§ **The problem**: Starting at the line containing "C9: 220pF (NET8, NET10)" and ending at the line containing "R2: 1.3k (GND, NET2) -> none", print every line of the material below exactly, both ends included, and stop there.

#### Record extracts

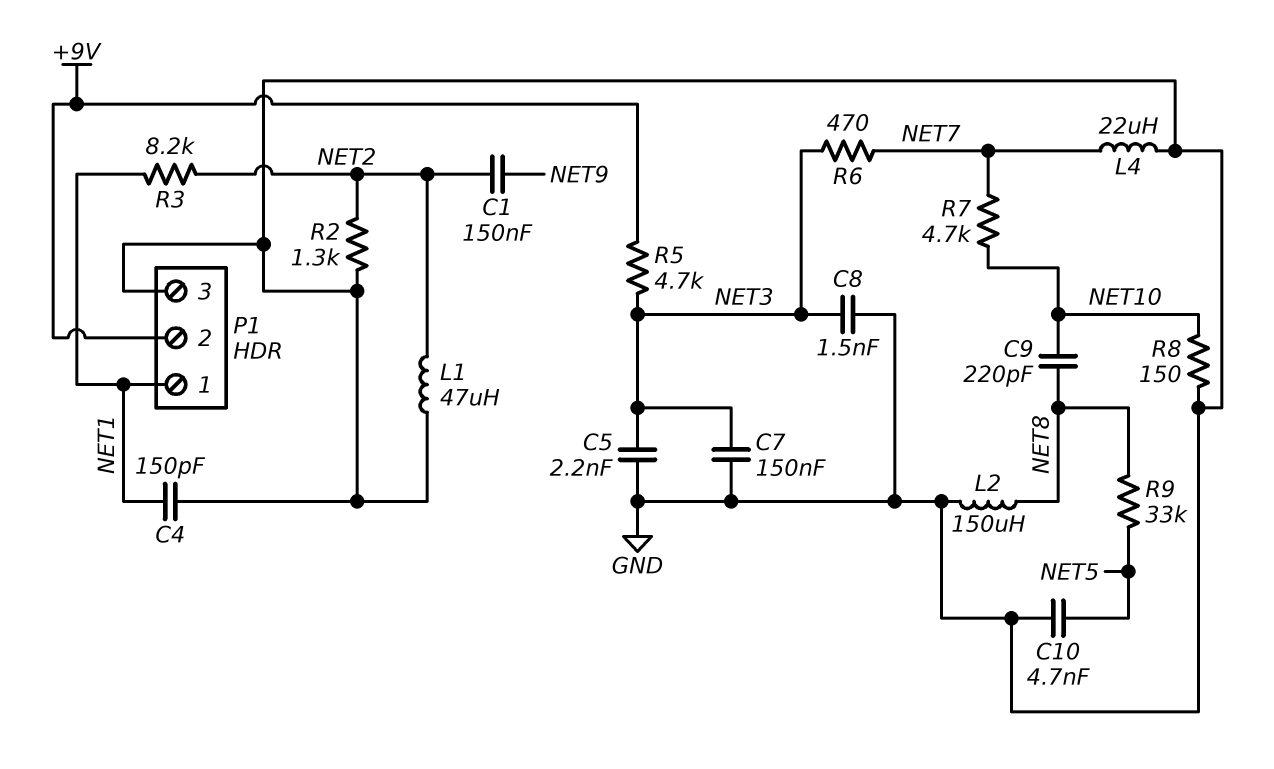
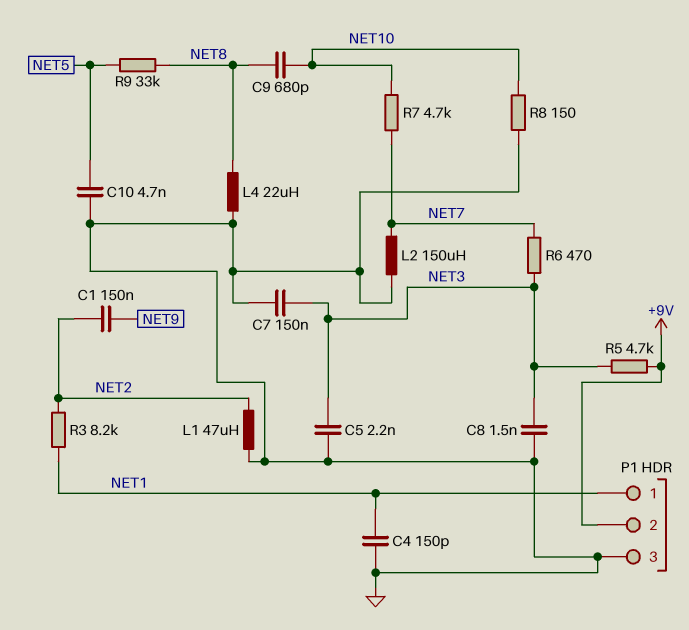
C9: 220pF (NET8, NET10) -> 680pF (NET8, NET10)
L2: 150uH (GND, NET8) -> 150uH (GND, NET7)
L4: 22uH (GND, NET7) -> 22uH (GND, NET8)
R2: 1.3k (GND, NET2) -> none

########
#### Record extracts

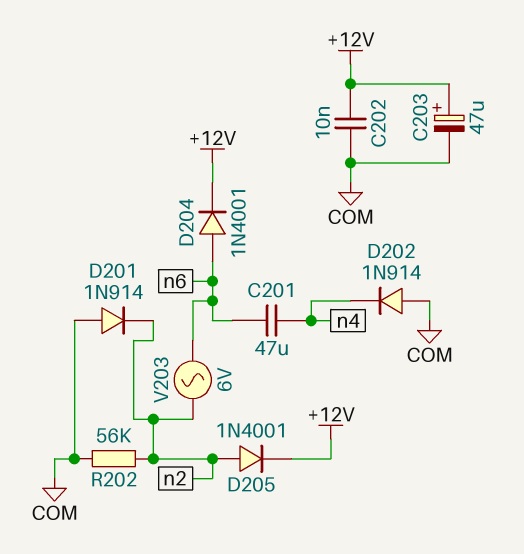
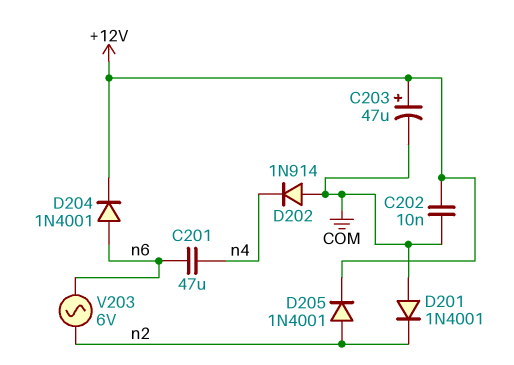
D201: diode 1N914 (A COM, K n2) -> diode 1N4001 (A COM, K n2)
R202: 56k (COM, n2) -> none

########

§ **Task result**:
C9: 220pF (NET8, NET10) -> 680pF (NET8, NET10)
L2: 150uH (GND, NET8) -> 150uH (GND, NET7)
L4: 22uH (GND, NET7) -> 22uH (GND, NET8)
R2: 1.3k (GND, NET2) -> none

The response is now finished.